**Problem description:**
Please restate, word for word, the lines below that begin at the one with "D1: schottky 1N5819" and end at the one with "SW1: button (GND, U3/RST)". Leave out all other lines.

**Data shown:**
********

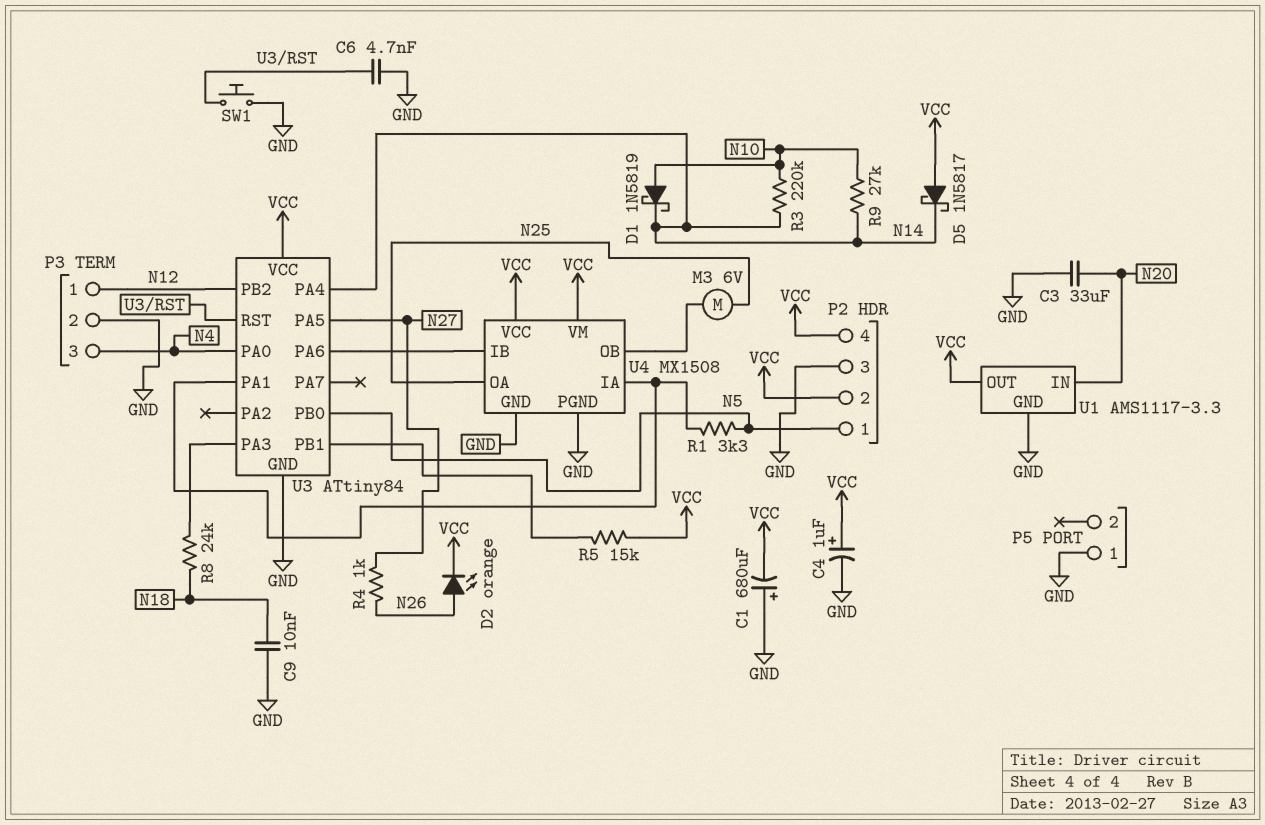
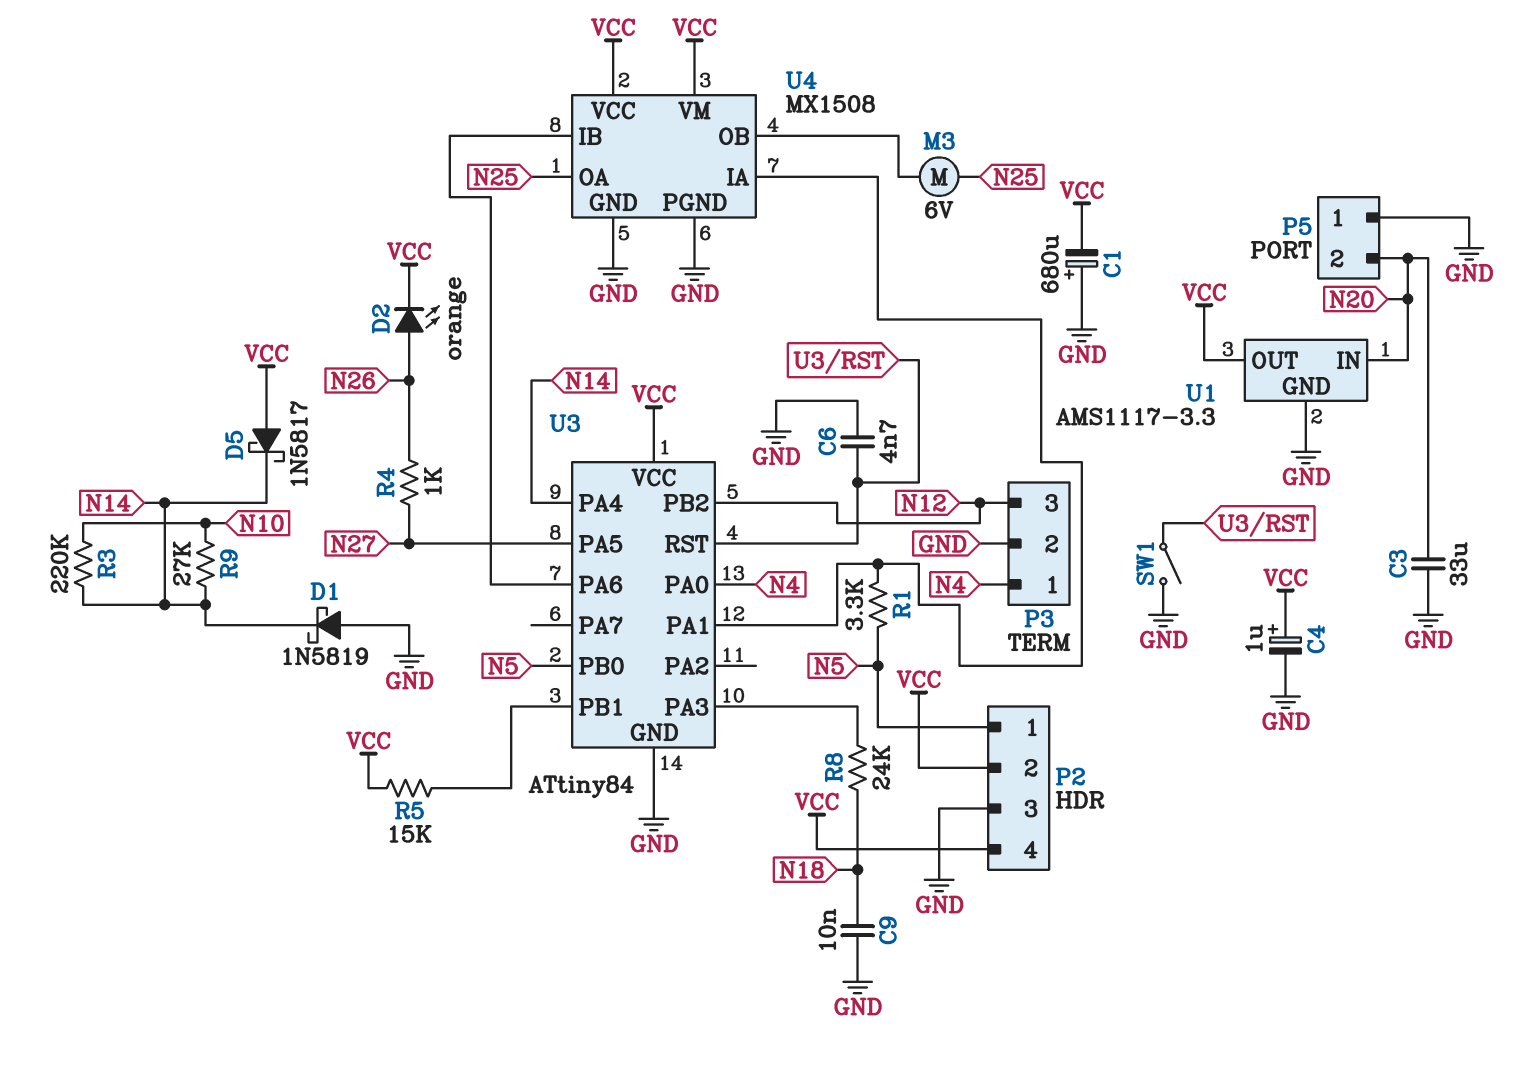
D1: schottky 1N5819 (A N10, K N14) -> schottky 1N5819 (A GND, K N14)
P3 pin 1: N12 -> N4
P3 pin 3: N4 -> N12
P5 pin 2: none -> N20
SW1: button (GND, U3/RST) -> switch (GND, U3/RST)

********

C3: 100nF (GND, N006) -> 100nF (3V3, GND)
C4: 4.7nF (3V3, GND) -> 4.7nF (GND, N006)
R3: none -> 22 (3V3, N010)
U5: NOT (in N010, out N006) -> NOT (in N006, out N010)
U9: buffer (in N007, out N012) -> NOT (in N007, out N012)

********

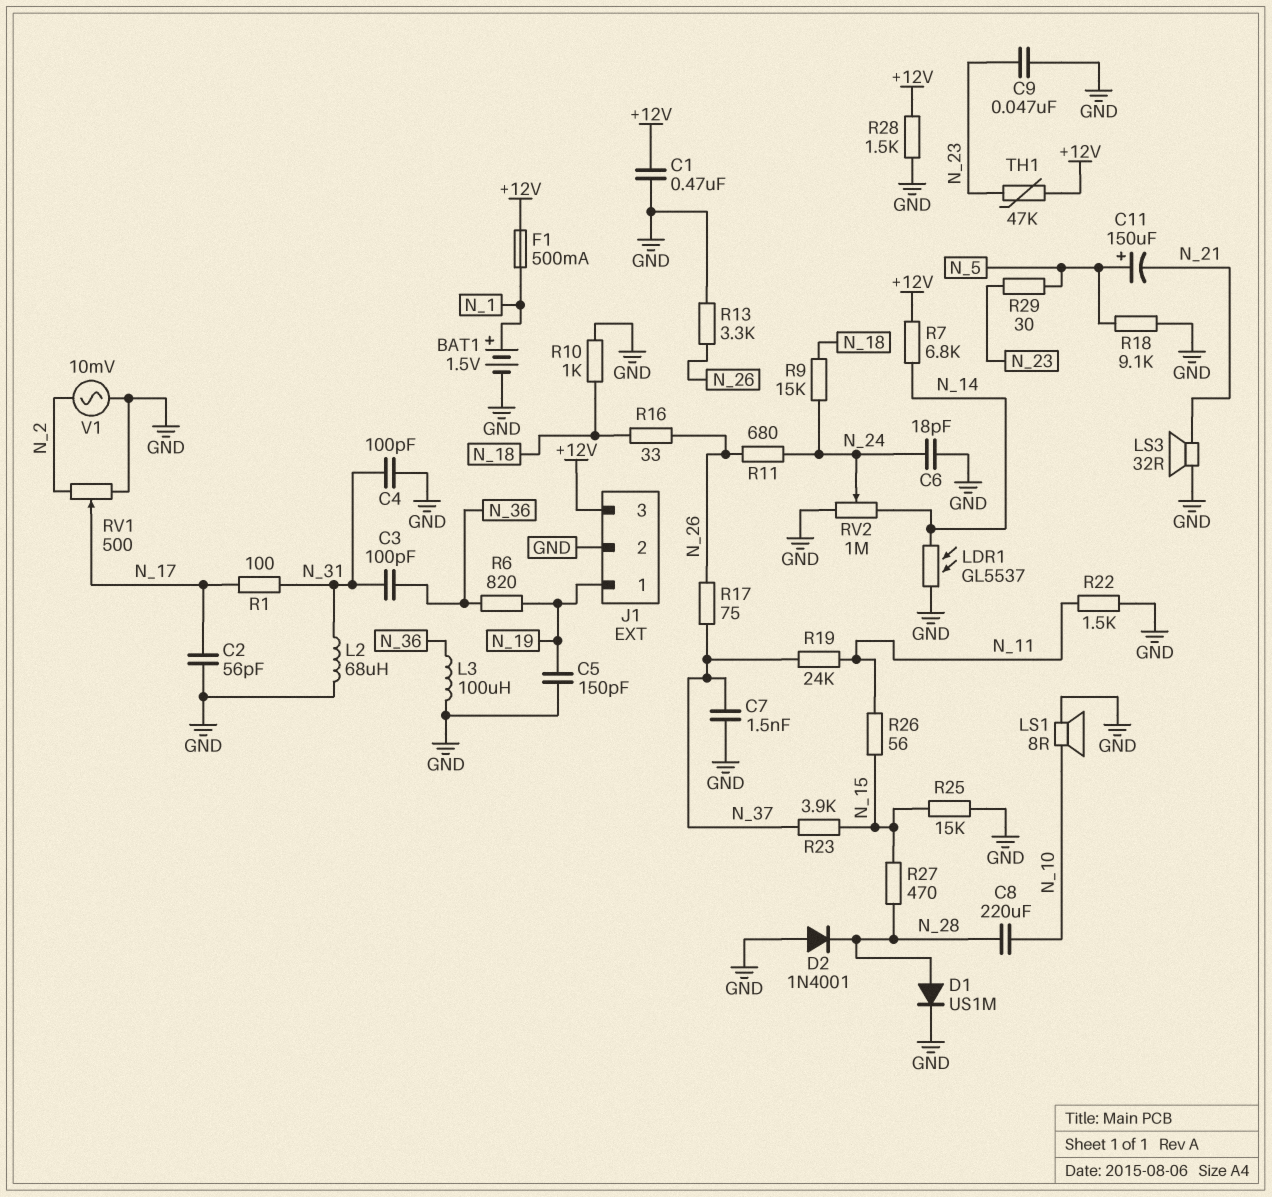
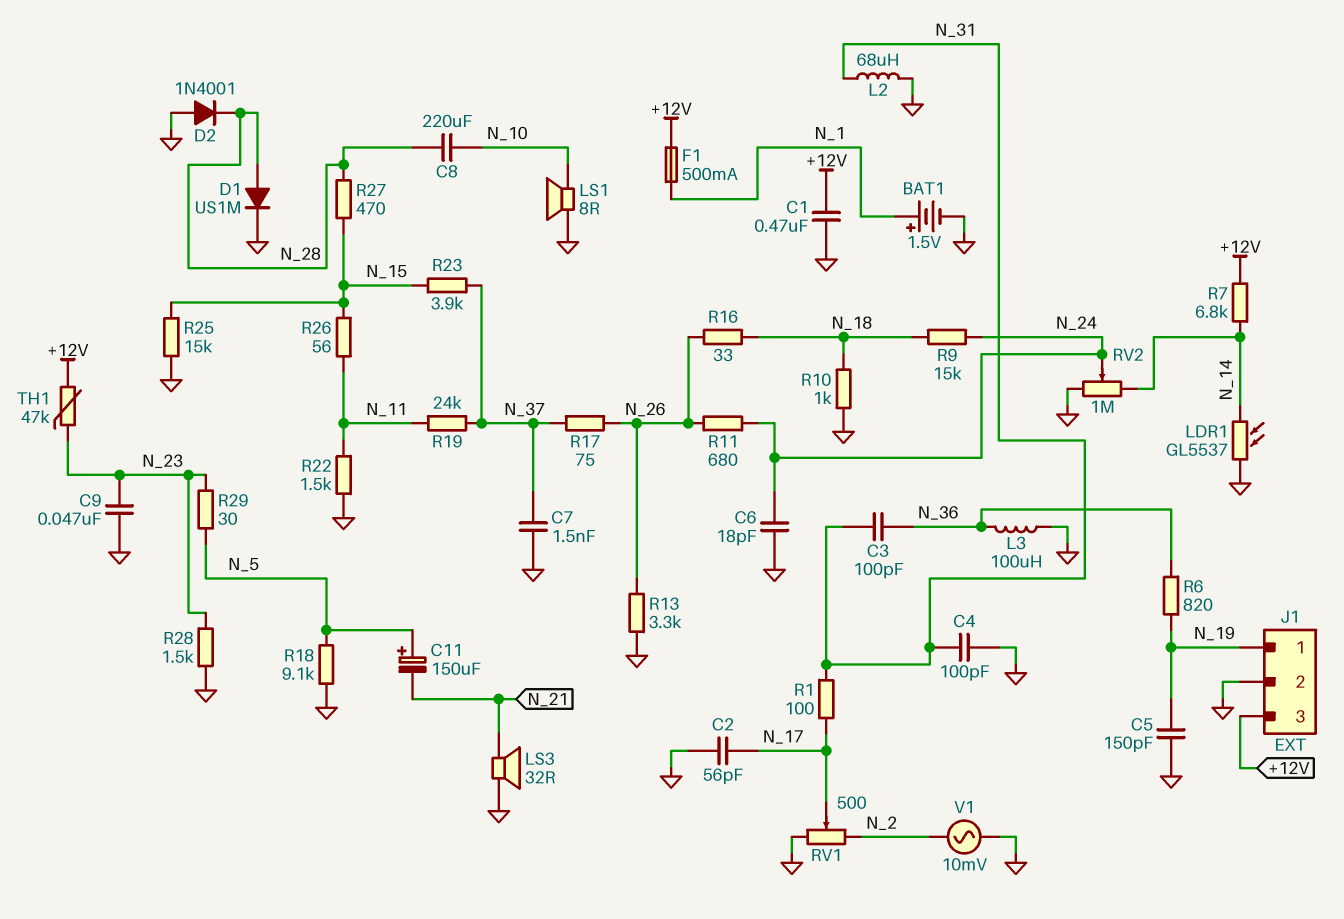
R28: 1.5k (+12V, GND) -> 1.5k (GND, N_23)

********

**Answer section:**
D1: schottky 1N5819 (A N10, K N14) -> schottky 1N5819 (A GND, K N14)
P3 pin 1: N12 -> N4
P3 pin 3: N4 -> N12
P5 pin 2: none -> N20
SW1: button (GND, U3/RST) -> switch (GND, U3/RST)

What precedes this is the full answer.